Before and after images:
■ ■ ■

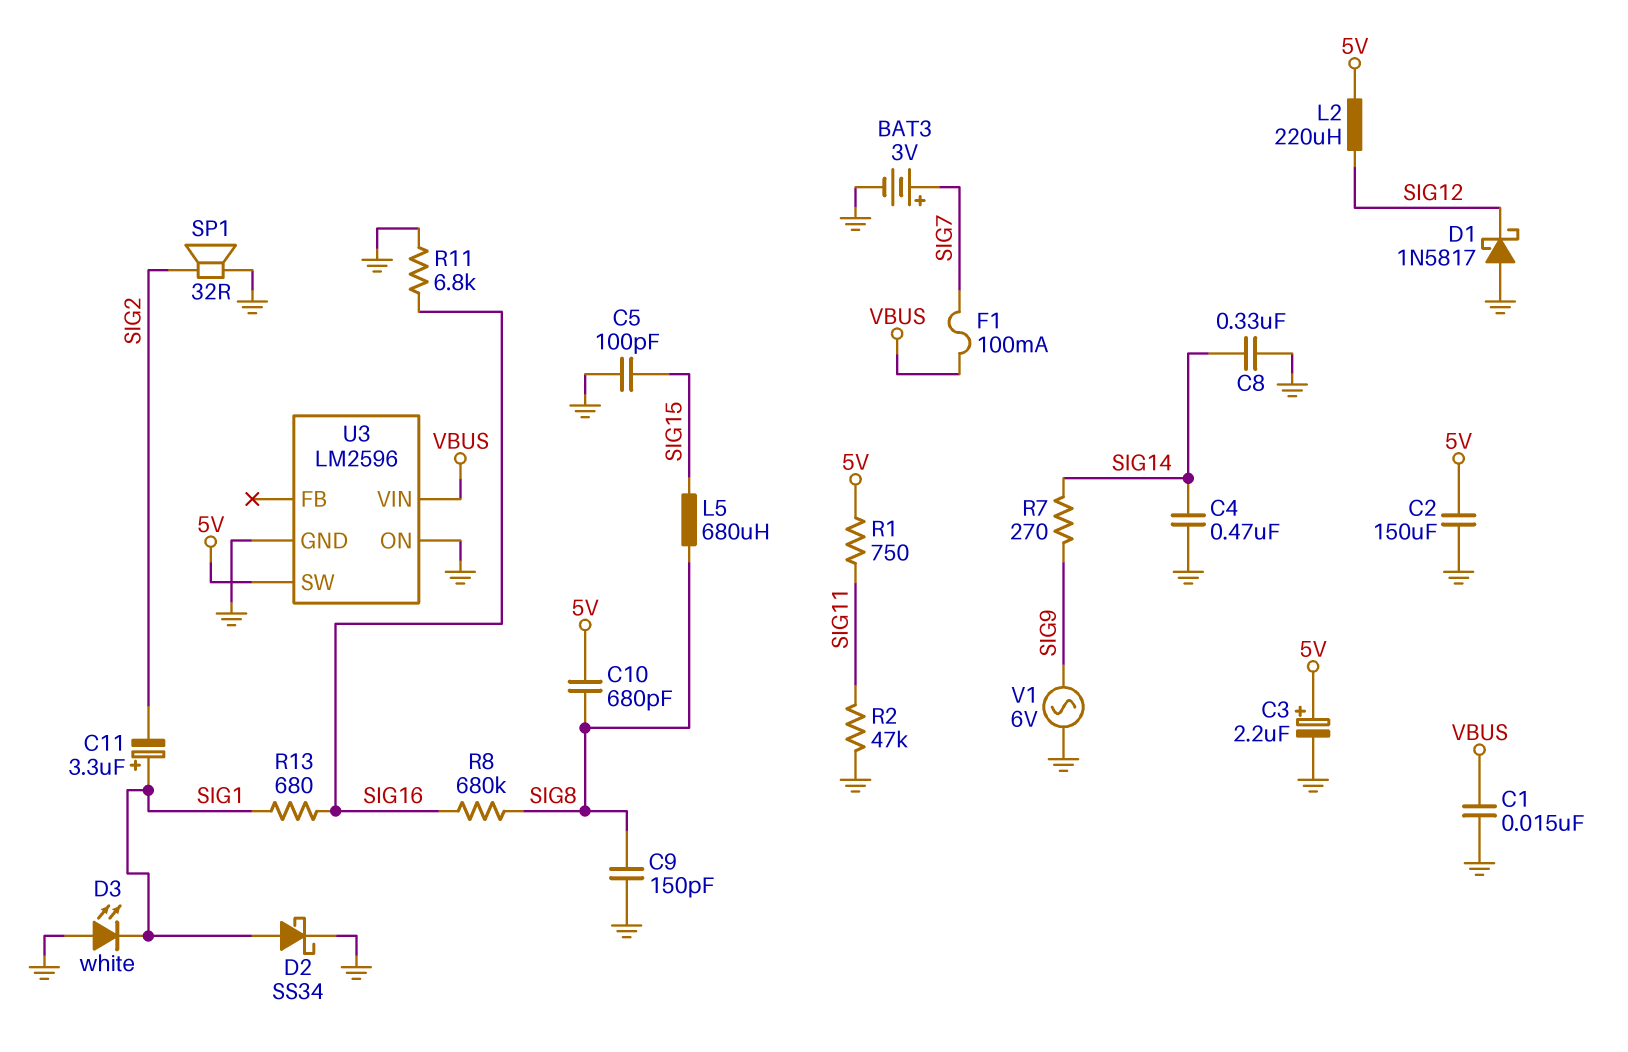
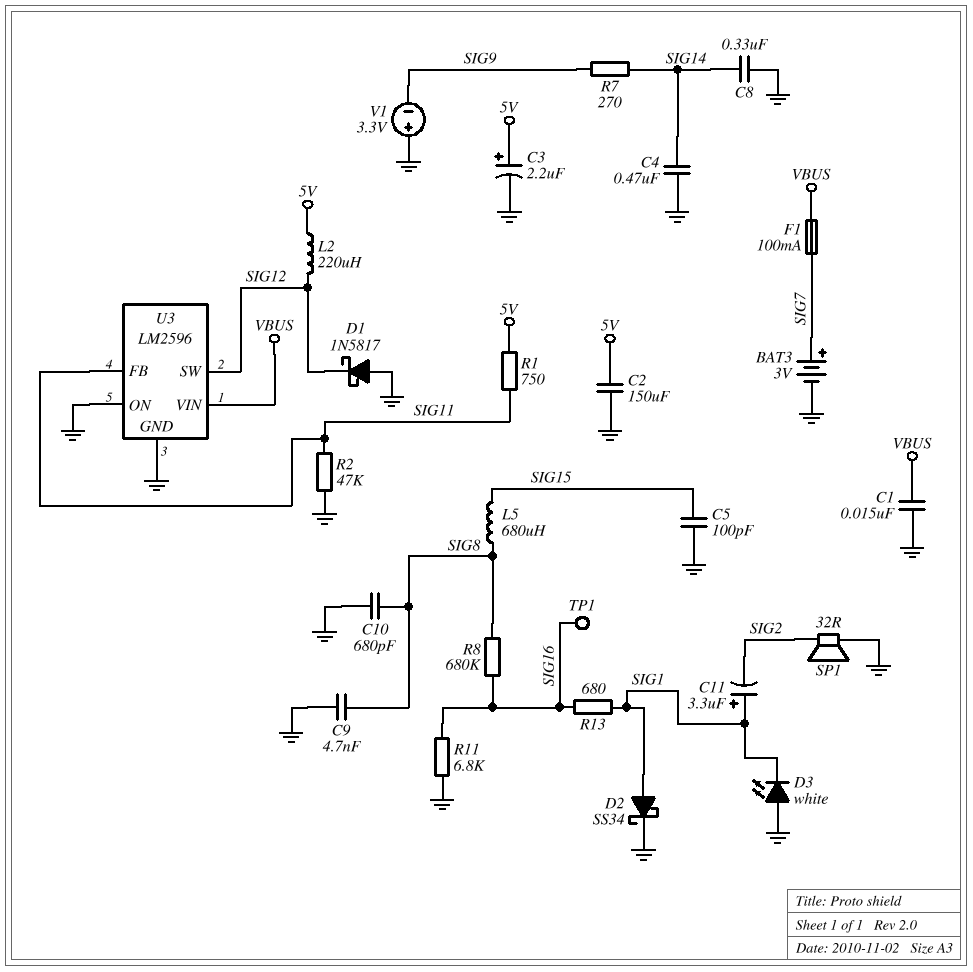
C9: 150pF (GND, SIG8) -> 4.7nF (GND, SIG8)
C10: 680pF (5V, SIG8) -> 680pF (GND, SIG8)
TP1: none -> test point (SIG16)
U3 pin FB: none -> SIG11
U3 pin SW: 5V -> SIG12
V1: AC 6V (GND, SIG9) -> 3.3V (plus GND, minus SIG9)

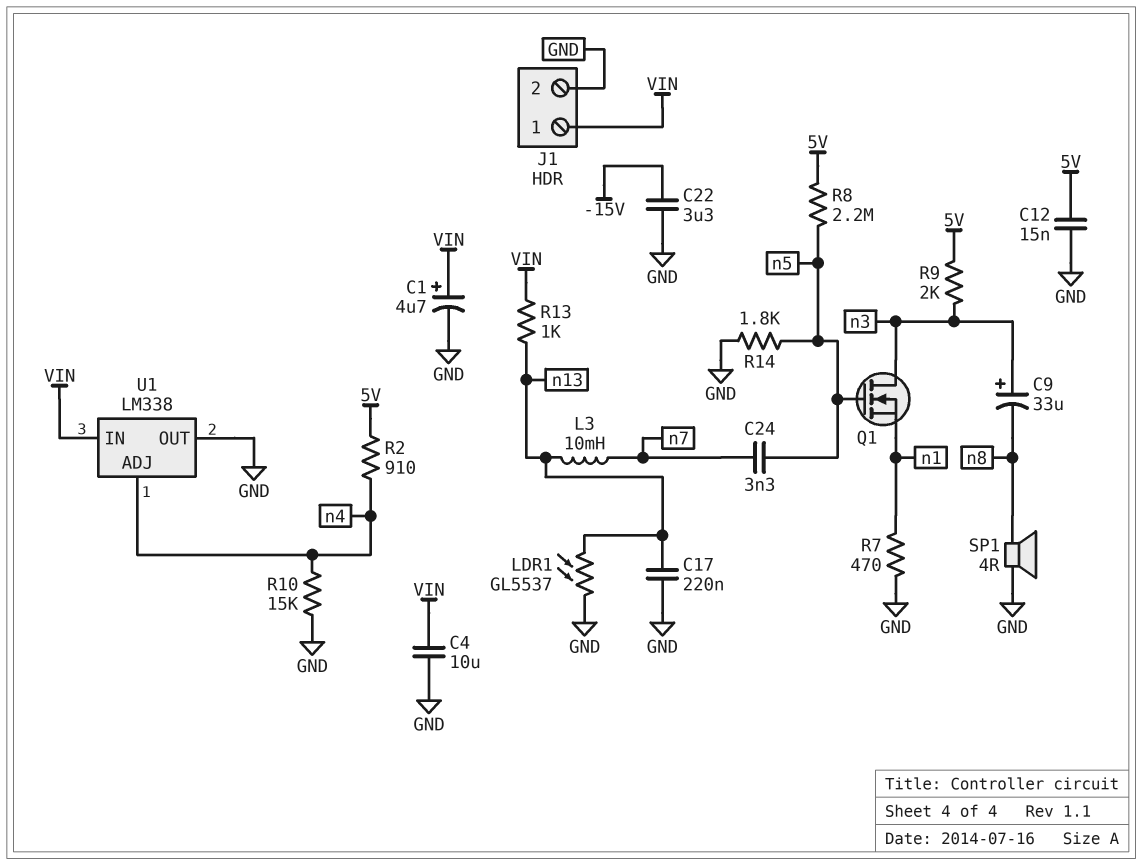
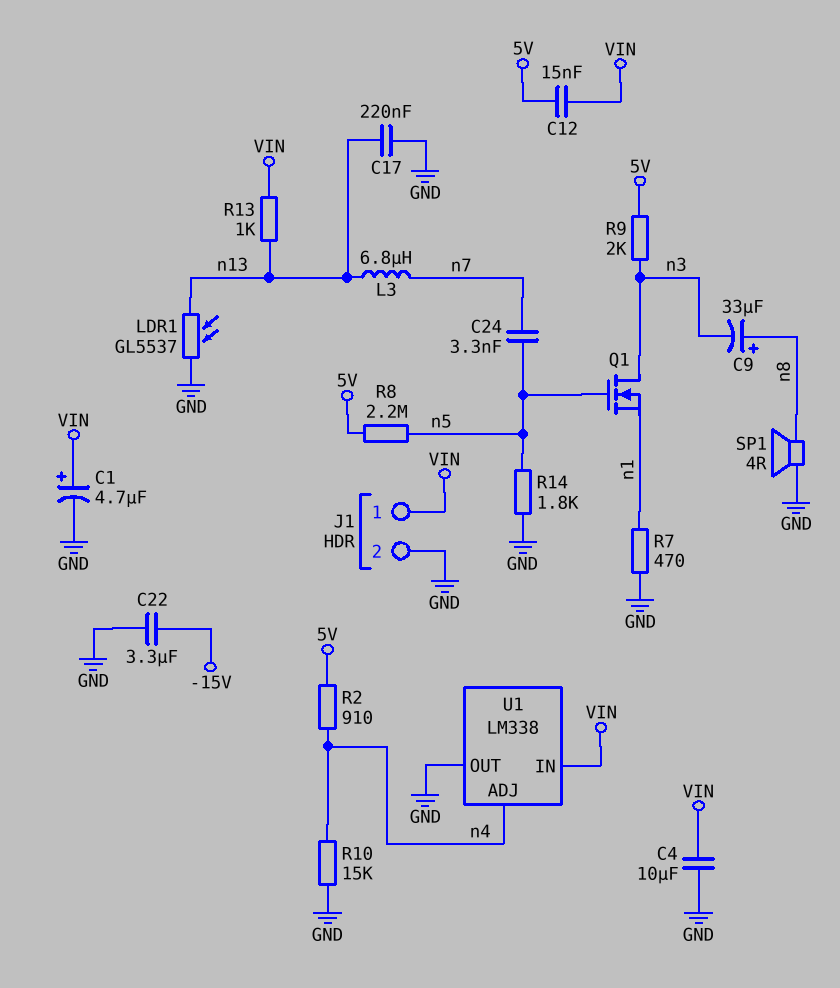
C9: 33uF (plus n3, minus n8) -> 33uF (plus n8, minus n3)
C12: 15nF (5V, GND) -> 15nF (5V, VIN)
L3: 10mH (n7, n13) -> 6.8uH (n7, n13)

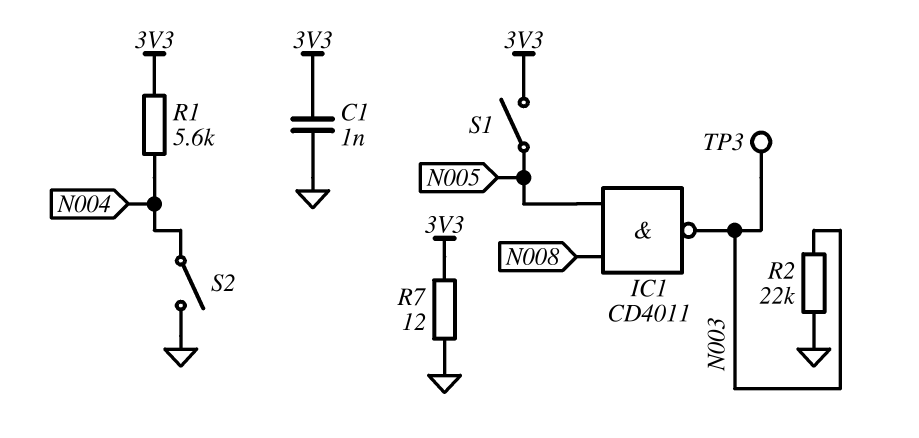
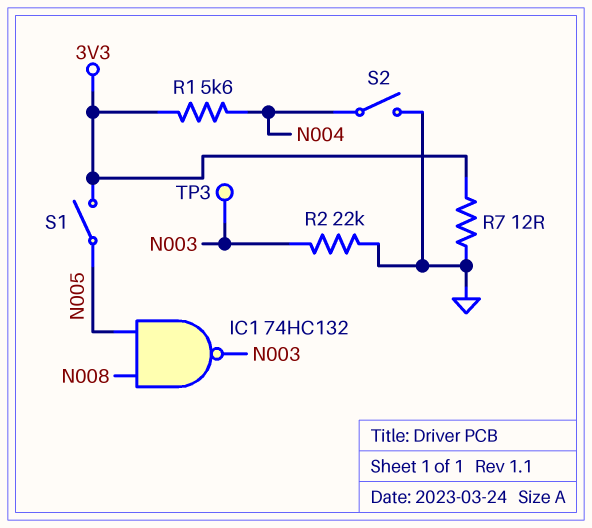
C1: 1nF (3V3, GND) -> none
IC1: NAND CD4011 (in N005, in N008, out N003) -> NAND 74HC132 (in N005, in N008, out N003)

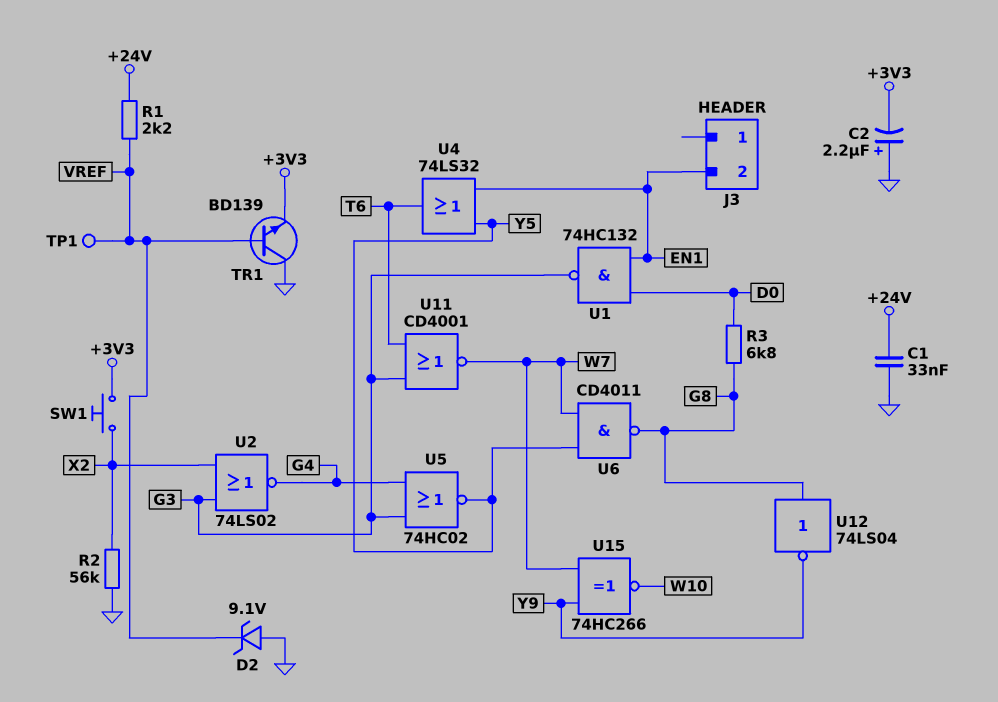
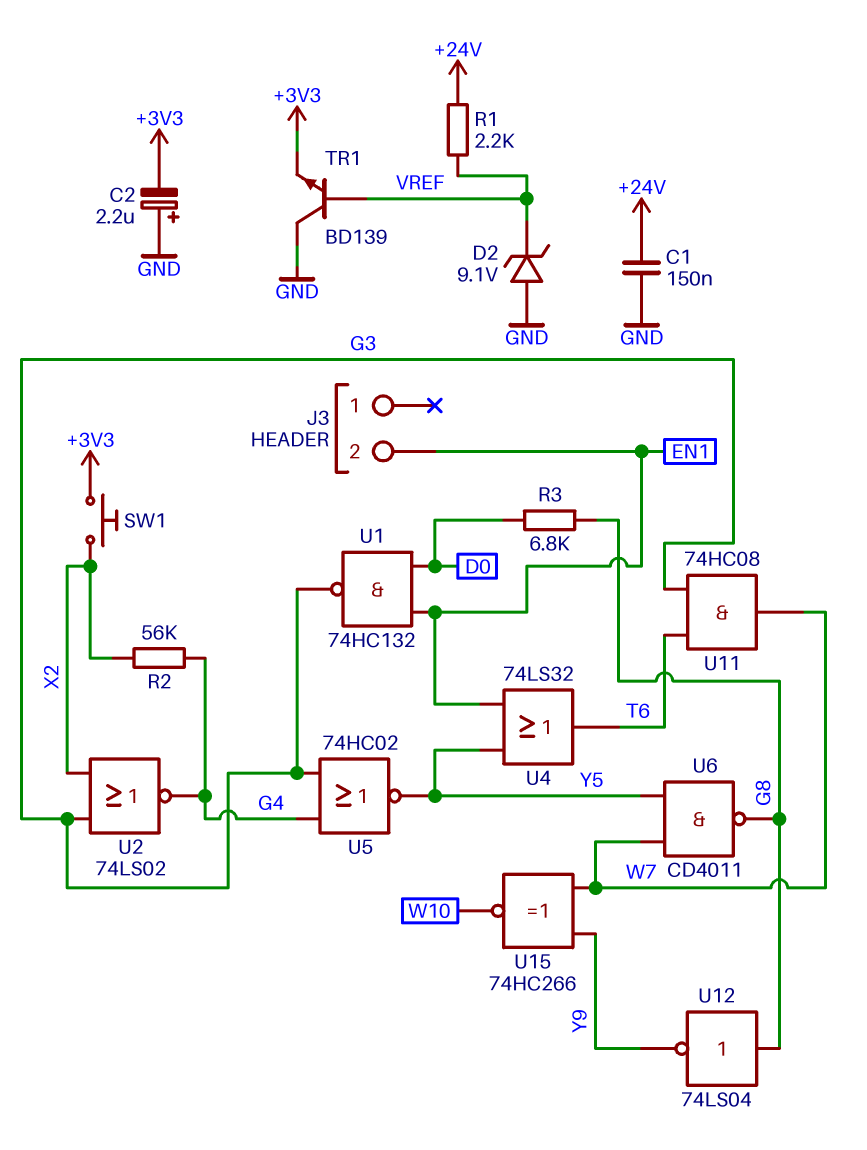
C1: 33nF (+24V, GND) -> 150nF (+24V, GND)
R2: 56k (GND, X2) -> 56k (G4, X2)
TP1: test point (VREF) -> none
U11: NOR CD4001 (in G3, in T6, out W7) -> AND 74HC08 (in G3, in T6, out W7)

■ ■ ■

TASK DETAILS
Only lines with the word "none" count here; copy every one from the records.

RESULT FOR THIS TASK
TP1: none -> test point (SIG16)
U3 pin FB: none -> SIG11
C1: 1nF (3V3, GND) -> none
TP1: test point (VREF) -> none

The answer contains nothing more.